▶ **INSTRUCTION**: Rewrite the rows from the line with "islet (315, 715)" to the line with "center [703, 358].", changing "windbreak" to "windshield" and leaving everything else as it is.

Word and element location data
"""
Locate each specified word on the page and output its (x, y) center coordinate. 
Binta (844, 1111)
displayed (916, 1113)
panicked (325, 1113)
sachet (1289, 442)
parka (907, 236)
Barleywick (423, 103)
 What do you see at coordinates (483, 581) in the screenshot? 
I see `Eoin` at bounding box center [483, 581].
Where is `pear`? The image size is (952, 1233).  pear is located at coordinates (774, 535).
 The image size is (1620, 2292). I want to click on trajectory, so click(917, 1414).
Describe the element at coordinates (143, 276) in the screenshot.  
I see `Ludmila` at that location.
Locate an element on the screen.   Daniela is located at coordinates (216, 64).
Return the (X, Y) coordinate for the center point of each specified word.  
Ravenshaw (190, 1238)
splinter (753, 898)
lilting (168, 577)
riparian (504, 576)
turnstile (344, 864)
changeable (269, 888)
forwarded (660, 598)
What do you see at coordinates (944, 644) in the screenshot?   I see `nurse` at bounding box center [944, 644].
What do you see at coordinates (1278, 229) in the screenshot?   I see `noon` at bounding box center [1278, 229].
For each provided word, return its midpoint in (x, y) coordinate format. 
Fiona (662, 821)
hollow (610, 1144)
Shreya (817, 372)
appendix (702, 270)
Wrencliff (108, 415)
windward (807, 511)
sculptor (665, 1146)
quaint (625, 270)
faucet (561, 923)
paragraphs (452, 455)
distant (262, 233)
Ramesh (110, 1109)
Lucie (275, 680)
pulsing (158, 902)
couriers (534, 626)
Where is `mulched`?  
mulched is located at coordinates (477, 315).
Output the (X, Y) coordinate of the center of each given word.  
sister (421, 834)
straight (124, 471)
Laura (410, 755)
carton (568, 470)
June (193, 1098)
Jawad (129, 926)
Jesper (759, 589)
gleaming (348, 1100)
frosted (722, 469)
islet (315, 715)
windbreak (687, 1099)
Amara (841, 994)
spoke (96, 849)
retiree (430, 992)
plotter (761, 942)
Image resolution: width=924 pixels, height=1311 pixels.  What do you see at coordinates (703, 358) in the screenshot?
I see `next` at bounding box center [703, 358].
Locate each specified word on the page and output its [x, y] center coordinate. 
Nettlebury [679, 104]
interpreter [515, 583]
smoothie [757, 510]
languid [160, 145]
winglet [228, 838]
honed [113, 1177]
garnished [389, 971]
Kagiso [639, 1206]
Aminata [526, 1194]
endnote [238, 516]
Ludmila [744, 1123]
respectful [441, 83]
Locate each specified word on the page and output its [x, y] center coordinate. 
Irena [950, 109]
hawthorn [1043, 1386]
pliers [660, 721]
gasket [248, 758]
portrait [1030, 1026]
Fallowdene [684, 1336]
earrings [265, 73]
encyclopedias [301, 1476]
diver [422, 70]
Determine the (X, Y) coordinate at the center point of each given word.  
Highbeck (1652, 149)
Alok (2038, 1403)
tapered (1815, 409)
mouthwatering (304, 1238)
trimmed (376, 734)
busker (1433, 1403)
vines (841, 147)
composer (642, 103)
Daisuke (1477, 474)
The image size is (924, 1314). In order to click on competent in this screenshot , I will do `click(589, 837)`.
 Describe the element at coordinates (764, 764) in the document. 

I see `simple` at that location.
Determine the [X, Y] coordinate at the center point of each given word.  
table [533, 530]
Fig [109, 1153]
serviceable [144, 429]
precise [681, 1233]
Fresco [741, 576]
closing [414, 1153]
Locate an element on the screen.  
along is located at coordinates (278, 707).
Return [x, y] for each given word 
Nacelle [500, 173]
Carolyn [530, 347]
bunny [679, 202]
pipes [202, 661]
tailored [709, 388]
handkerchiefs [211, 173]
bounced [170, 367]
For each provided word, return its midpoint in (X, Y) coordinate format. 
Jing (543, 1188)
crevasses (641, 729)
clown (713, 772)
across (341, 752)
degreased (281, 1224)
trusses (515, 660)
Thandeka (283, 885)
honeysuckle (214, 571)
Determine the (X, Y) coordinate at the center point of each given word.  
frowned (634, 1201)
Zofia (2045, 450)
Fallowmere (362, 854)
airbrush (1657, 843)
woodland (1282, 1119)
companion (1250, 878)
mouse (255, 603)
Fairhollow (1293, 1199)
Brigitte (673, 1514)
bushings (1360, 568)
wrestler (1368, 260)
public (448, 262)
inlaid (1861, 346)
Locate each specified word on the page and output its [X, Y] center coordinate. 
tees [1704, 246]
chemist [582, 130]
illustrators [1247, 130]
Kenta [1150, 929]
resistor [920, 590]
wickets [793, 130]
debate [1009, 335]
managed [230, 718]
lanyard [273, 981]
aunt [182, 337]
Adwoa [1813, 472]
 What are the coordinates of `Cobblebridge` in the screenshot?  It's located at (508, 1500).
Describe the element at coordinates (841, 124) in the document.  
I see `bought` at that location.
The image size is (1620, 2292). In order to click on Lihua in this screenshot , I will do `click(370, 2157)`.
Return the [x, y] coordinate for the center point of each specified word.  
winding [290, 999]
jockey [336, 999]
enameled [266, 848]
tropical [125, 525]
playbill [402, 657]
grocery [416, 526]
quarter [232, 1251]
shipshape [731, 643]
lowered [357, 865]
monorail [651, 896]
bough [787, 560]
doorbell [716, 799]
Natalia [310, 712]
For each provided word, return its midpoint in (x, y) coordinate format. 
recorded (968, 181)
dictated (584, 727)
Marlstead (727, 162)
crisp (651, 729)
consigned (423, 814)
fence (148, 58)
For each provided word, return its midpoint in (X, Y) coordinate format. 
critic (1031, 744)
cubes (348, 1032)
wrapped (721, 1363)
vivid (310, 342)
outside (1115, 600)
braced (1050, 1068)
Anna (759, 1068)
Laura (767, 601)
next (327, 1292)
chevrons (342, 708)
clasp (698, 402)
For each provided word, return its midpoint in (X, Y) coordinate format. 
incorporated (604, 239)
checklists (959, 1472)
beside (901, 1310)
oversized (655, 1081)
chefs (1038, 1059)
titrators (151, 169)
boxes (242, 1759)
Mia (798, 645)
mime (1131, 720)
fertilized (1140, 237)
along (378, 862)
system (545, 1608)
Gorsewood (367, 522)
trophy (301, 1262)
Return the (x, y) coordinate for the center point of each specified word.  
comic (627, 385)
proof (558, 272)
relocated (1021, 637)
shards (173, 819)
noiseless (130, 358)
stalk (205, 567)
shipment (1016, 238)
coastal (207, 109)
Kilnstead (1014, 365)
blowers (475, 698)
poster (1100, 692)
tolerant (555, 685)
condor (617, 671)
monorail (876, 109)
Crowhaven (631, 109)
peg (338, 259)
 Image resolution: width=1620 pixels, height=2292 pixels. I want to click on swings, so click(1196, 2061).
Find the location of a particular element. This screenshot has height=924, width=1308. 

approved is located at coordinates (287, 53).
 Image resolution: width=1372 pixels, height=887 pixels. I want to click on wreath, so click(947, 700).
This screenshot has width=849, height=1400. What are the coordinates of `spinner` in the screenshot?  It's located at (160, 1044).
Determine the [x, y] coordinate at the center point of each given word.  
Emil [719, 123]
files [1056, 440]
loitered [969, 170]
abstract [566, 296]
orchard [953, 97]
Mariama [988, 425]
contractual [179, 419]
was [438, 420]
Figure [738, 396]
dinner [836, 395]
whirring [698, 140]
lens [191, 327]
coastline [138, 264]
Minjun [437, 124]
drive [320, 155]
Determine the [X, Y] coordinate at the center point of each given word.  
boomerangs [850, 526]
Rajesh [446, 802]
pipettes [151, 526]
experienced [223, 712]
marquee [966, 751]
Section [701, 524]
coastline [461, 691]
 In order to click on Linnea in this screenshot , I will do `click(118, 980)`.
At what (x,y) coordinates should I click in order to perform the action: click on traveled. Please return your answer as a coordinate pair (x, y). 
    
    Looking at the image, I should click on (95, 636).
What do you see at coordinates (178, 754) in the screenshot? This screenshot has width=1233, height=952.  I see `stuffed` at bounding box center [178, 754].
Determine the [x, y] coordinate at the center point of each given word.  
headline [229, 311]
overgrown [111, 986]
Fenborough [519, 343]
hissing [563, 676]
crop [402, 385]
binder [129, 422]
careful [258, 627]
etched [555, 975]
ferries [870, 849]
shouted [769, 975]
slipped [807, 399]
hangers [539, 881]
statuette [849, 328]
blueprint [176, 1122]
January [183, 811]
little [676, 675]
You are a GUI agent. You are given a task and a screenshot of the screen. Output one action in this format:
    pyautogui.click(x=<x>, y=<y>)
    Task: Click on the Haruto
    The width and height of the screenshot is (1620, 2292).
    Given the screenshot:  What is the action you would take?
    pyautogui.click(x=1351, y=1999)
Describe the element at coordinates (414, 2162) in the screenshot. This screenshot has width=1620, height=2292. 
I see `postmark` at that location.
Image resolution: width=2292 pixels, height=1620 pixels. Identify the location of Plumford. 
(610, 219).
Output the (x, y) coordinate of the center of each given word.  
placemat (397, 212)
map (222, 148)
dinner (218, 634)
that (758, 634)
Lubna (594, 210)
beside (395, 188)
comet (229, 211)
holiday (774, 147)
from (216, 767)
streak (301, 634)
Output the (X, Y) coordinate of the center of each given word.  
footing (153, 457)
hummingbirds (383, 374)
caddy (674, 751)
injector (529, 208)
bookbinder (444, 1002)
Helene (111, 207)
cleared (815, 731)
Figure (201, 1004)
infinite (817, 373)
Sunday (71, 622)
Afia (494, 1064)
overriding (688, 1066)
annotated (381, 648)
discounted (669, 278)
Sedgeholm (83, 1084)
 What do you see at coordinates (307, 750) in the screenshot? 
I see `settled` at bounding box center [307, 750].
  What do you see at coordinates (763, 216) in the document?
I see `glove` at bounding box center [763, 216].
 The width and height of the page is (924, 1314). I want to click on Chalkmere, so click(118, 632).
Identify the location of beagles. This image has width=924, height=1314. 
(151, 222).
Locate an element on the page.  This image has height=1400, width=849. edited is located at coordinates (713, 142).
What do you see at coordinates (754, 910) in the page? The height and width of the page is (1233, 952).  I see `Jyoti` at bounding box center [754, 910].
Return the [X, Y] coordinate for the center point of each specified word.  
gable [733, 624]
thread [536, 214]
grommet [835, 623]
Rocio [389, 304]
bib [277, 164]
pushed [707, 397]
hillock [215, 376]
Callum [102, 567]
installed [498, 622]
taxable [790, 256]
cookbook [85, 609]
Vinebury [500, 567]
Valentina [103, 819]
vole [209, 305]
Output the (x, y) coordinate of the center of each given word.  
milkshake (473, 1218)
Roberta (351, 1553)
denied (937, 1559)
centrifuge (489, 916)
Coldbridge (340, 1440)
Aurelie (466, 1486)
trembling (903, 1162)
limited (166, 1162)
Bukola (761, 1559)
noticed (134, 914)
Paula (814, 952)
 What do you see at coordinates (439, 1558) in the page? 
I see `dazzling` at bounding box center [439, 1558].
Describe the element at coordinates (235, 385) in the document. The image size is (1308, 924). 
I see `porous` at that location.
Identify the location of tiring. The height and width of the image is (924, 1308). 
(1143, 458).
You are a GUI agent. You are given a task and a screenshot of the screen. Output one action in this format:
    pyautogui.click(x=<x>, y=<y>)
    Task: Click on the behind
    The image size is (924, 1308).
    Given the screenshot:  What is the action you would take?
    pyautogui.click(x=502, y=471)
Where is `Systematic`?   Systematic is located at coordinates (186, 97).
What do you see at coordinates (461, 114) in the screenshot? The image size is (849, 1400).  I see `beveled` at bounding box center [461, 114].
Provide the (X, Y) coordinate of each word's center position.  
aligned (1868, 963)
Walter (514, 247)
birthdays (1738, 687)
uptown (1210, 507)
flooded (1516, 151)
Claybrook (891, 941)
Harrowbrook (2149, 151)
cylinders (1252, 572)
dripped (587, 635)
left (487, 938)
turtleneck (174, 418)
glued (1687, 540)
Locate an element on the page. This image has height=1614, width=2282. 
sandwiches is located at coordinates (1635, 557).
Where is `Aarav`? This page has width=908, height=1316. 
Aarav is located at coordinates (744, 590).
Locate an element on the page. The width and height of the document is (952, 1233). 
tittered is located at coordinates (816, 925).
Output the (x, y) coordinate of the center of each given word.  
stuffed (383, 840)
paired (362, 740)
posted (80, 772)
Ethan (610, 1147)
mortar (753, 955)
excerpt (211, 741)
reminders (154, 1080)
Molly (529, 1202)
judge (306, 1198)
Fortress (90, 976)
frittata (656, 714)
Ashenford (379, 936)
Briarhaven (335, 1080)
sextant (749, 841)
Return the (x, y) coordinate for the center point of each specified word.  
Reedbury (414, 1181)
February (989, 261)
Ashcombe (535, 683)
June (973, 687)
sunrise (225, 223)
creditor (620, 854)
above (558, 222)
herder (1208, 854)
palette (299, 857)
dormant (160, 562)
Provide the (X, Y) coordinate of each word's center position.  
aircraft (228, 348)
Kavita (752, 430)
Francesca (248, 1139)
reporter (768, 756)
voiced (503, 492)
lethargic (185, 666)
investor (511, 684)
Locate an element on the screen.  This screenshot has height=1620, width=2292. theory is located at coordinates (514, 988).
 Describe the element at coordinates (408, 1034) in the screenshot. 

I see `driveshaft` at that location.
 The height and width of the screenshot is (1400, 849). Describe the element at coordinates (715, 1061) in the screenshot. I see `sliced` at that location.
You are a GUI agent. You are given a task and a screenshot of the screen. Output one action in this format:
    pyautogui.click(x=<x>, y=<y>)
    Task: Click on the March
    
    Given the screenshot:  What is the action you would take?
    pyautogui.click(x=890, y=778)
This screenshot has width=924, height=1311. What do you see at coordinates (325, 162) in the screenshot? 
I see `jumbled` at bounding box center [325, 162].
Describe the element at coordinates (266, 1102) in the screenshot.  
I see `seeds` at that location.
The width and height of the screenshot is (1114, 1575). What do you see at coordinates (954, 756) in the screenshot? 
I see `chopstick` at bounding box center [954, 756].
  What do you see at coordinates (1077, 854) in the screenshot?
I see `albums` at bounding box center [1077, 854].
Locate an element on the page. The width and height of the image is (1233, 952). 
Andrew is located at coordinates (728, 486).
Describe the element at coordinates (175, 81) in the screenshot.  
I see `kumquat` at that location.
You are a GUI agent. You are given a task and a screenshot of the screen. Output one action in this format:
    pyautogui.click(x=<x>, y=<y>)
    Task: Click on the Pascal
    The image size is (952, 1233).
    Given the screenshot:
"""
▶ **EXERCISE OUTPUT**:
islet (315, 715)
windshield (687, 1099)
Amara (841, 994)
spoke (96, 849)
retiree (430, 992)
plotter (761, 942)
Image resolution: width=924 pixels, height=1311 pixels.  What do you see at coordinates (703, 358) in the screenshot?
I see `next` at bounding box center [703, 358].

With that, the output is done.